'''
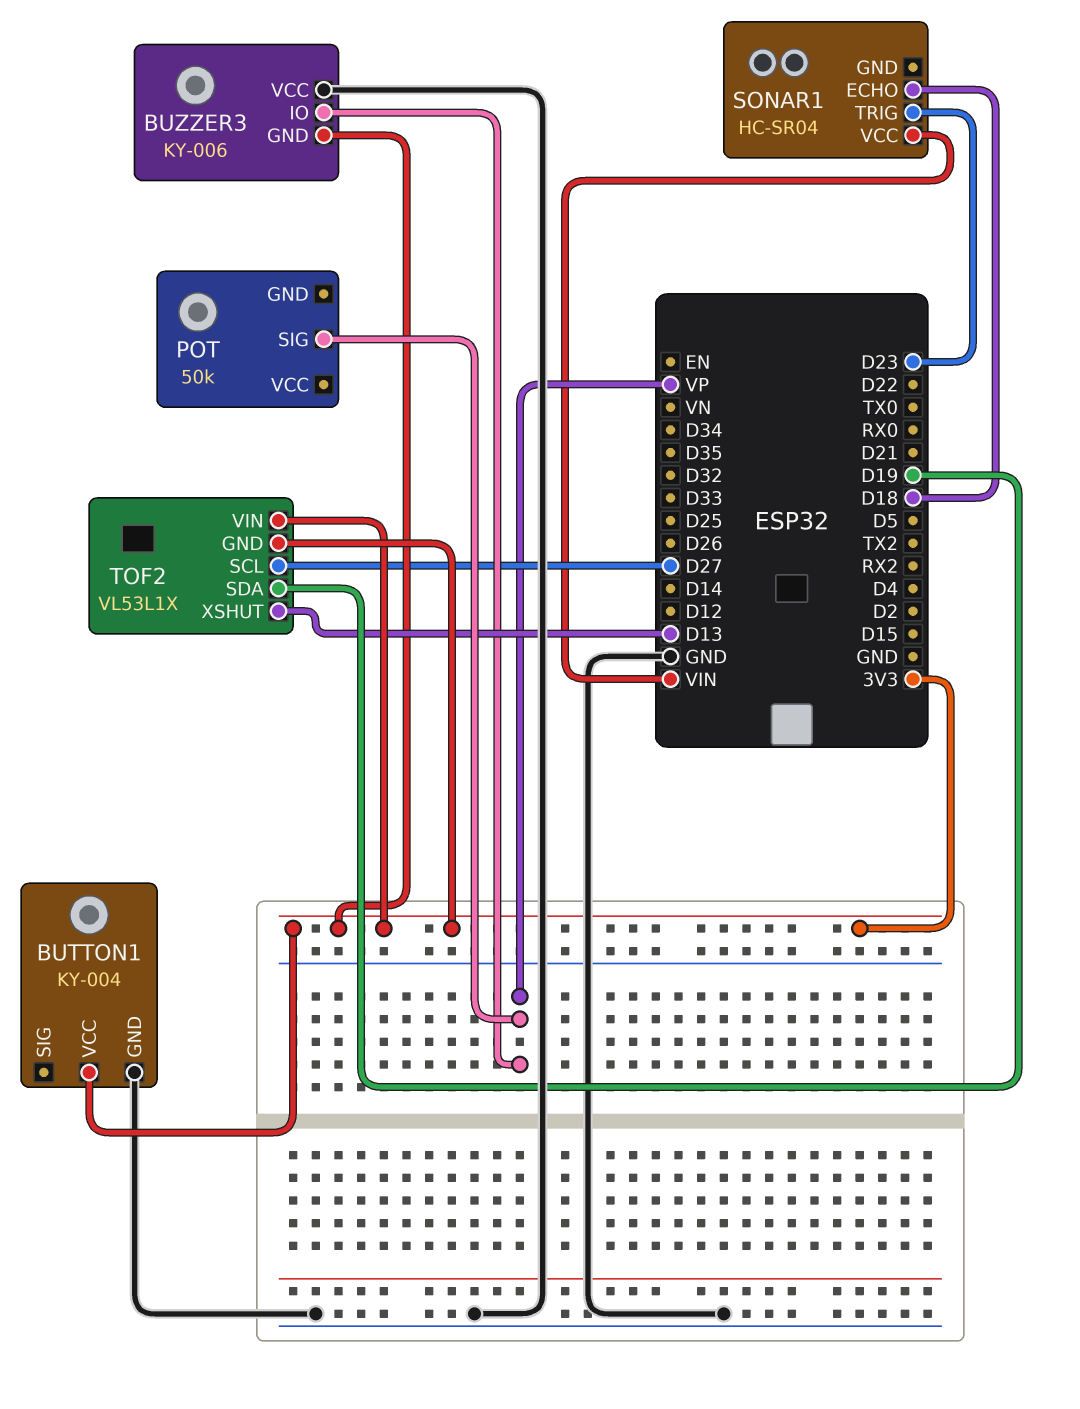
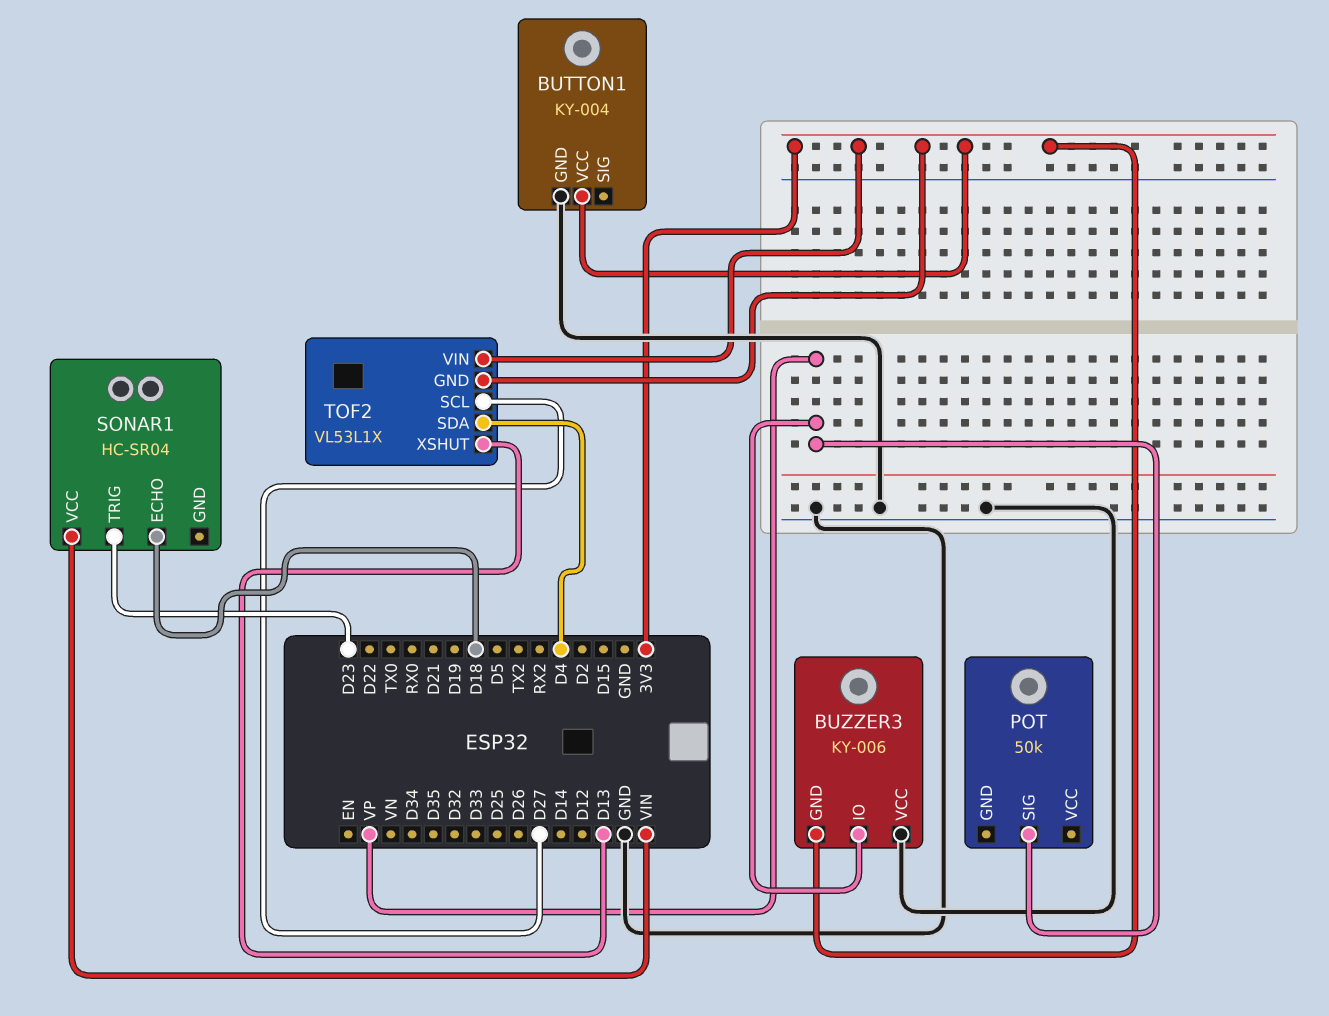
TOF2 pin SDA: D19 -> D4

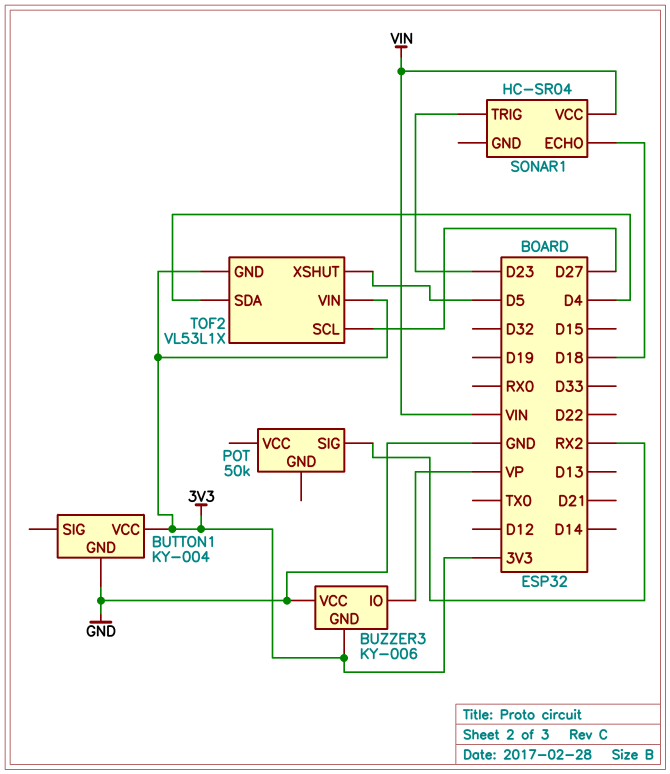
POT pin SIG: VP -> RX2
TOF2 pin XSHUT: D13 -> D5

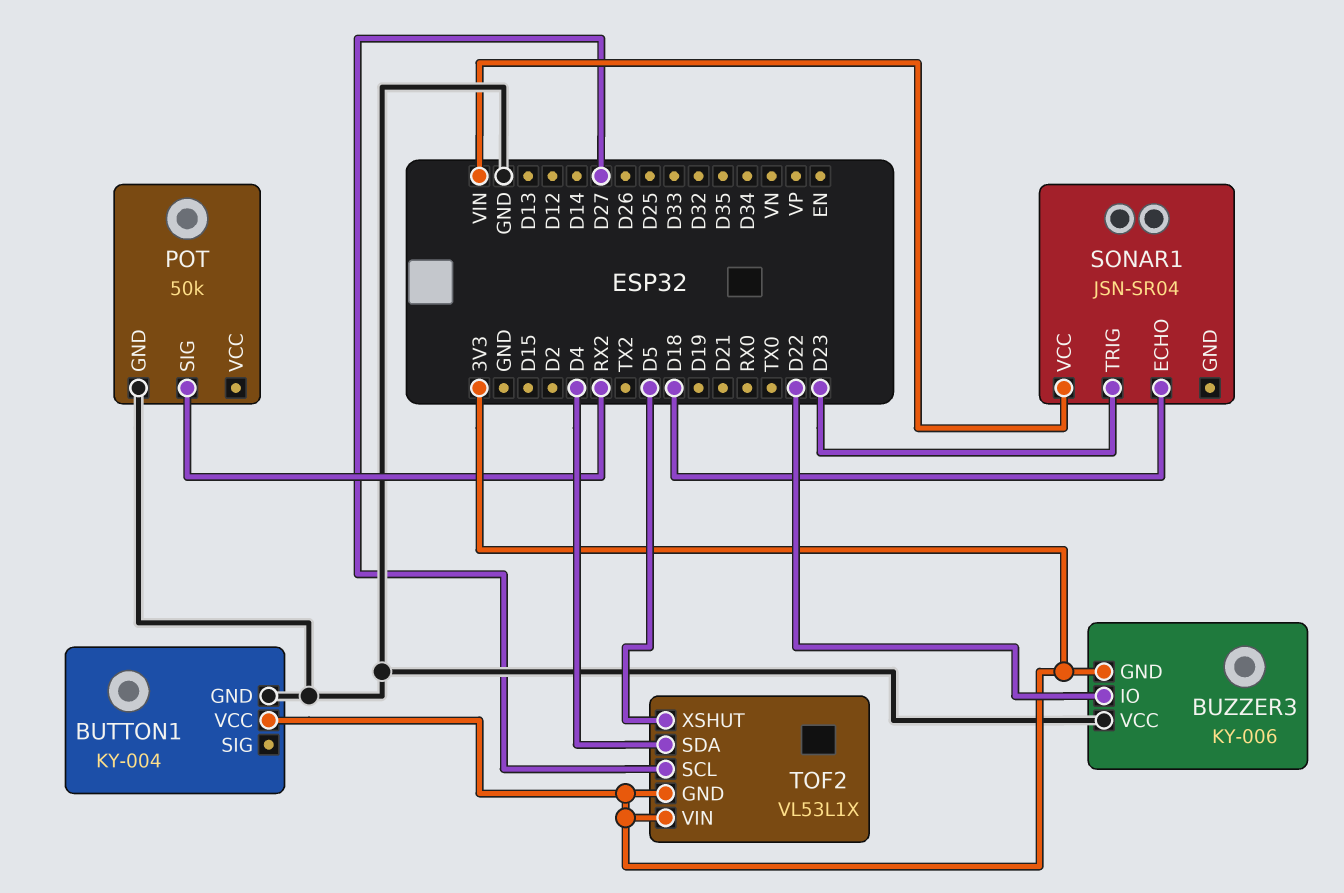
BUZZER3 pin IO: VP -> D22
POT pin GND: none -> GND
SONAR1: HC-SR04 -> JSN-SR04

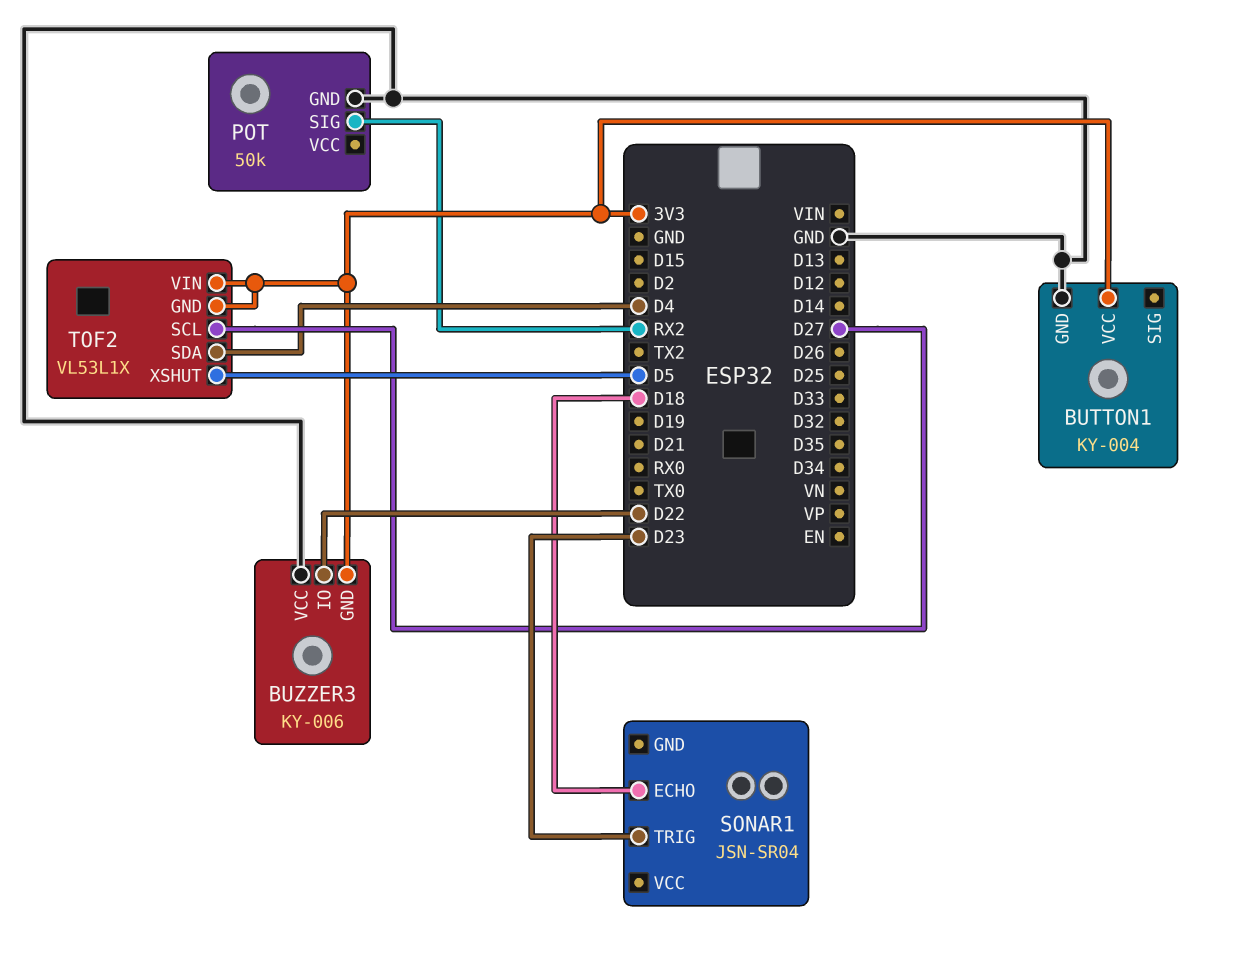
SONAR1 pin VCC: VIN -> none

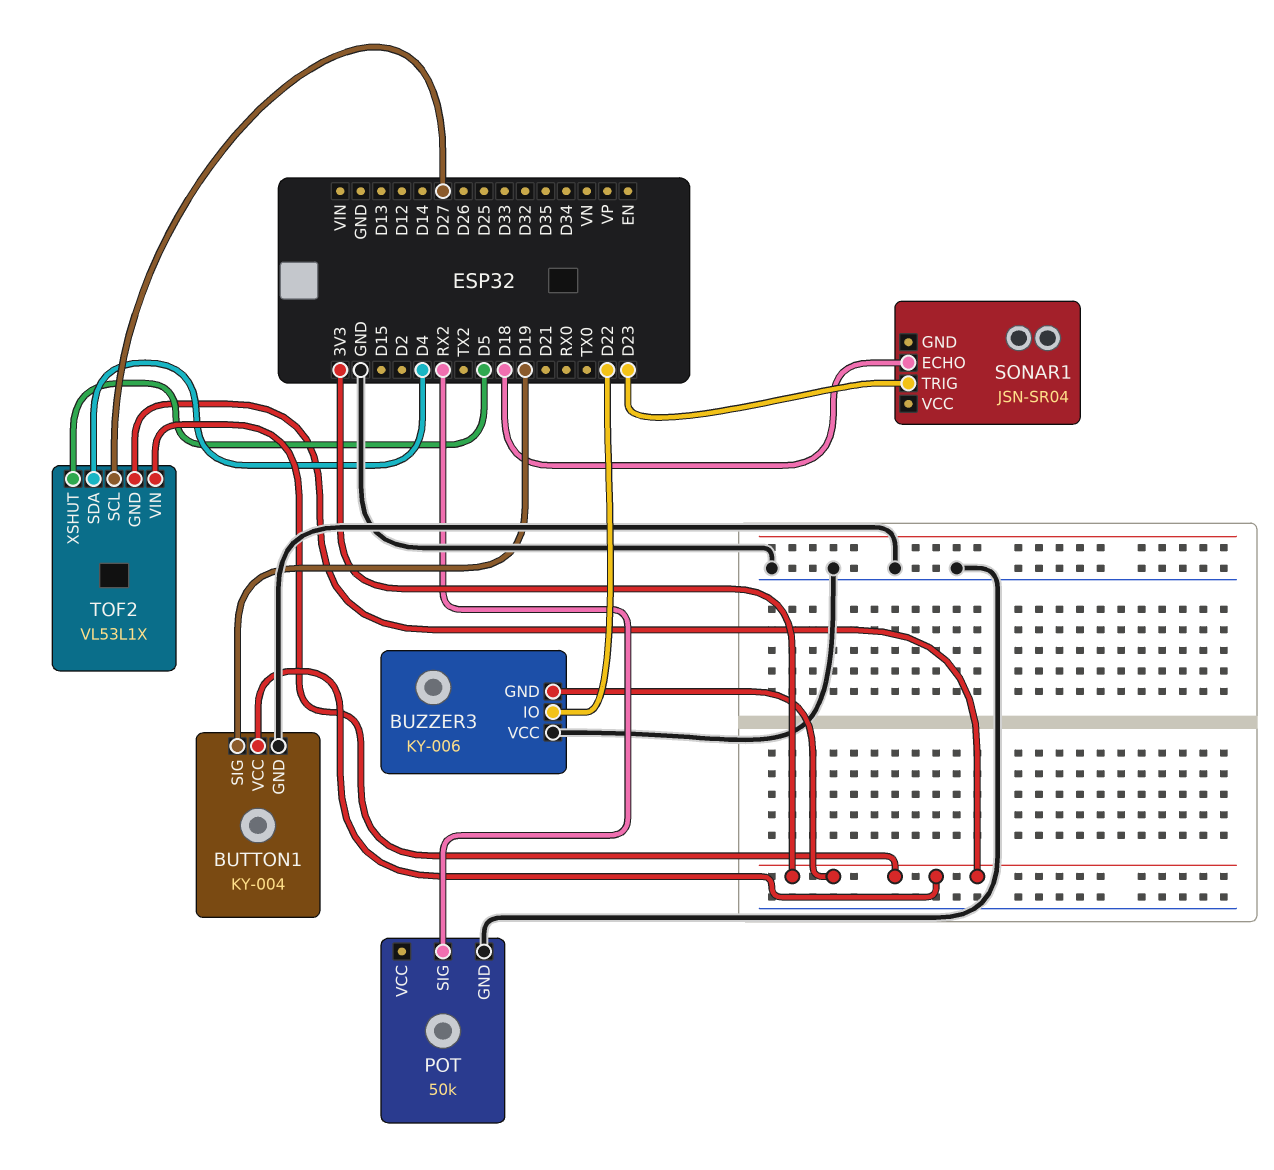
BUTTON1 pin SIG: none -> D19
'''
=== INSTRUCTIONS FOR THE TASK ===
The data above must be written out again without alteration, and the pictures in them must be excluded.

=== THE ANSWER ===
TOF2 pin SDA: D19 -> D4

POT pin SIG: VP -> RX2
TOF2 pin XSHUT: D13 -> D5

BUZZER3 pin IO: VP -> D22
POT pin GND: none -> GND
SONAR1: HC-SR04 -> JSN-SR04

SONAR1 pin VCC: VIN -> none

BUTTON1 pin SIG: none -> D19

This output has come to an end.